▸ **The problem**: Every line below is to be set down again exactly; any image stays out.

▸ **Dataset section**:
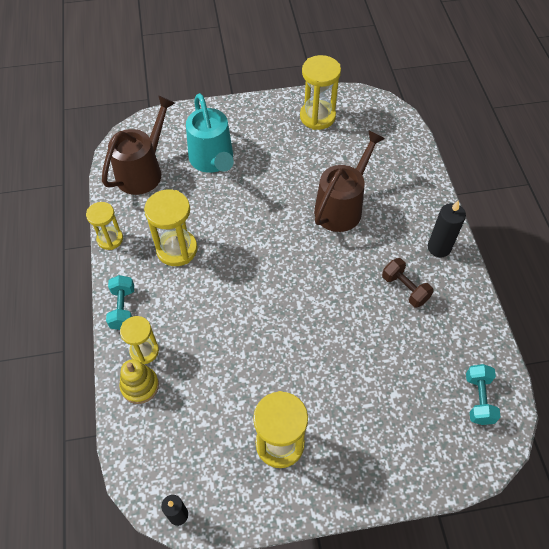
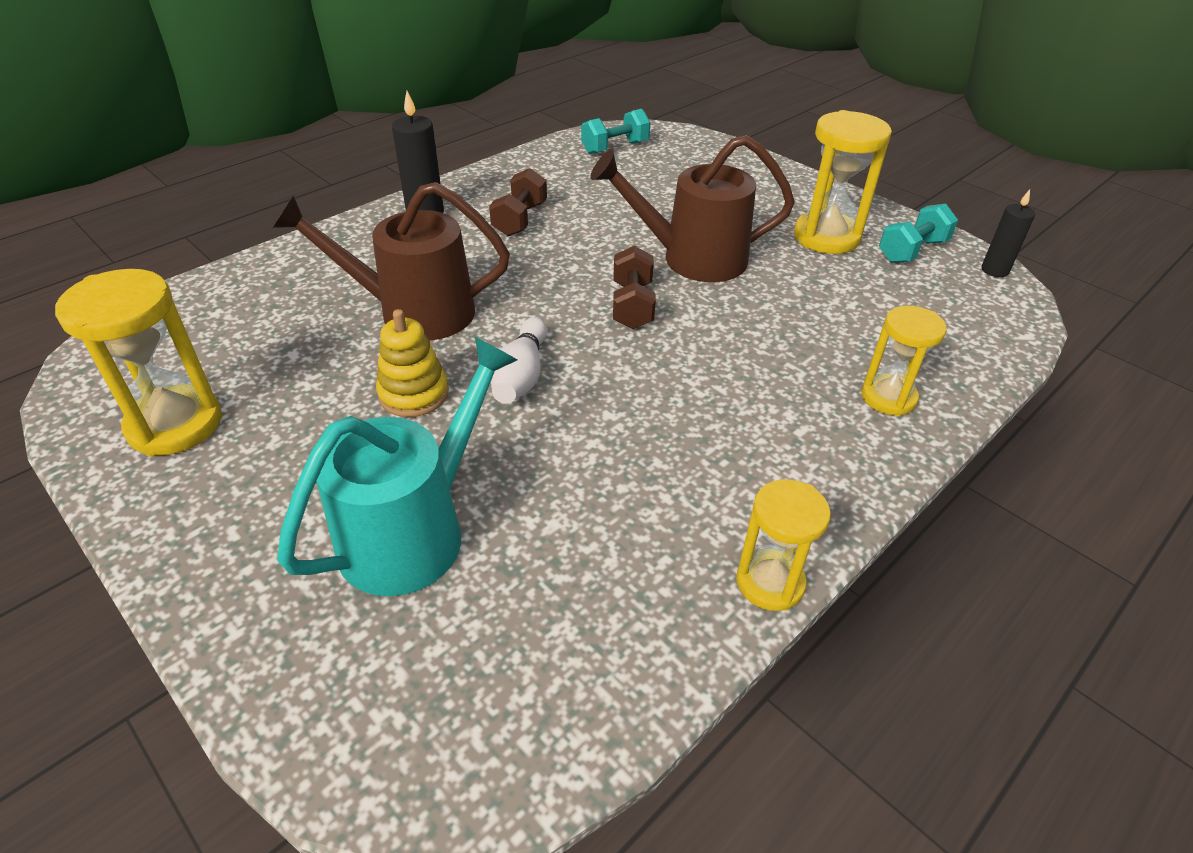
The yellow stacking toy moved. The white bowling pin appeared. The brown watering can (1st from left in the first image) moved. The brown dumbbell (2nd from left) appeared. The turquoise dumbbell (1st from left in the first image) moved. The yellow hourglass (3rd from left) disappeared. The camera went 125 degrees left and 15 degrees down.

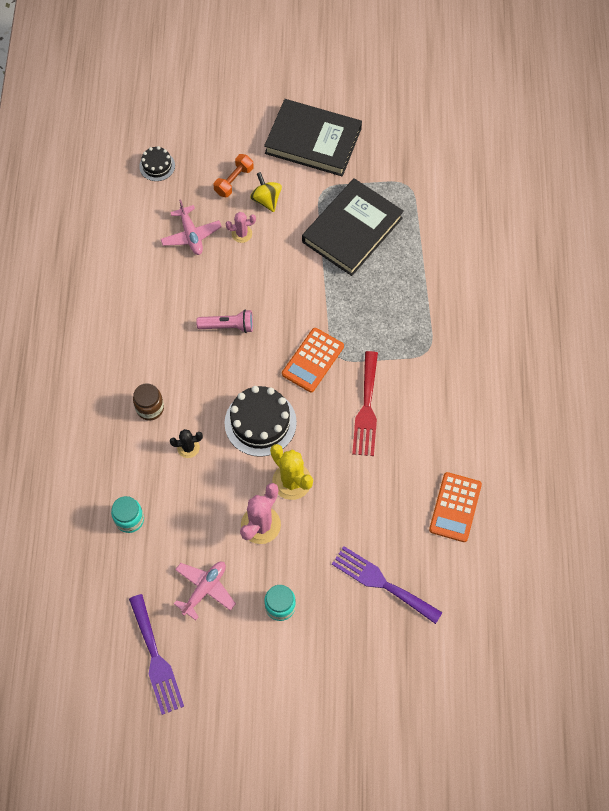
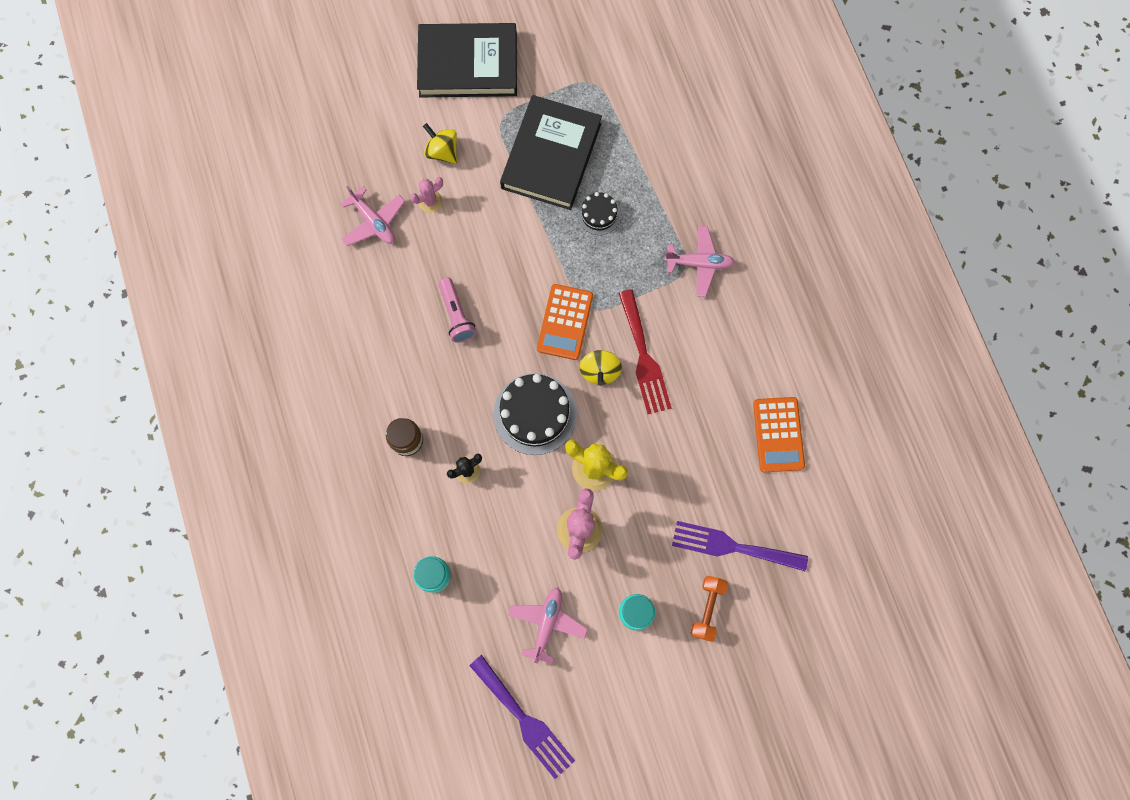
The pink flashlight turned 90 degrees clockwise. The black cake (1st from left in the first image) moved. The yellow spinning top (2nd from left) appeared. The pink plane (3rd from left) appeared. The orange dumbbell moved. The camera went 20 degrees left and 10 degrees up.

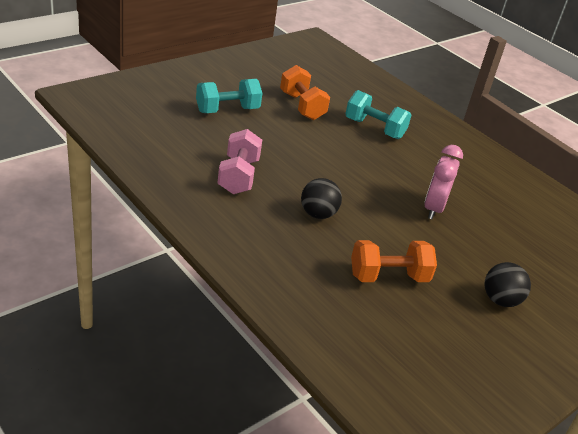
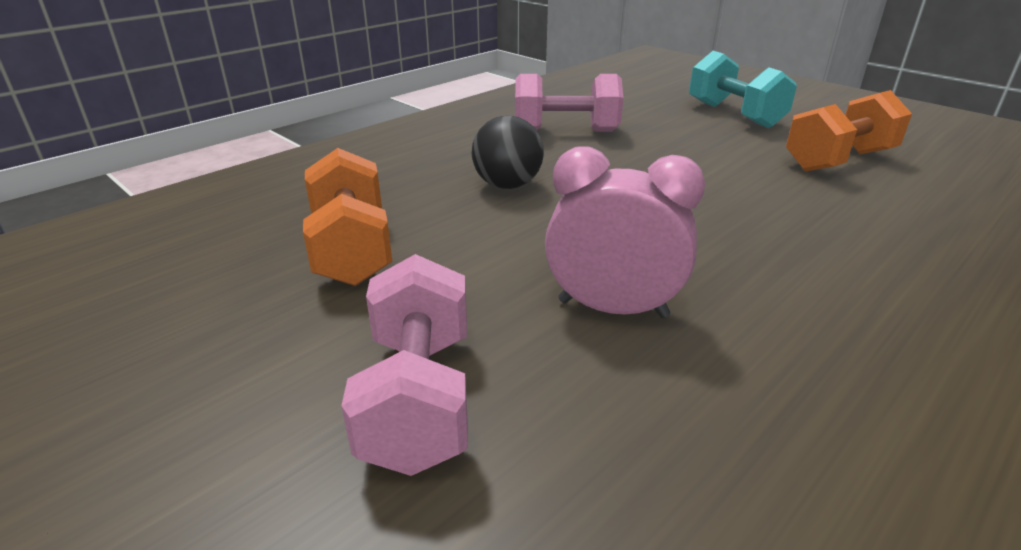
The pink dumbbell (1st from left) appeared. The turquoise dumbbell (2nd from left) disappeared. The black ball (2nd from left) disappeared. The camera went 90 degrees right and 5 degrees down.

▸ **Your solution**:
The yellow stacking toy moved. The white bowling pin appeared. The brown watering can (1st from left in the first image) moved. The brown dumbbell (2nd from left) appeared. The turquoise dumbbell (1st from left in the first image) moved. The yellow hourglass (3rd from left) disappeared. The camera went 125 degrees left and 15 degrees down.

The pink flashlight turned 90 degrees clockwise. The black cake (1st from left in the first image) moved. The yellow spinning top (2nd from left) appeared. The pink plane (3rd from left) appeared. The orange dumbbell moved. The camera went 20 degrees left and 10 degrees up.

The pink dumbbell (1st from left) appeared. The turquoise dumbbell (2nd from left) disappeared. The black ball (2nd from left) disappeared. The camera went 90 degrees right and 5 degrees down.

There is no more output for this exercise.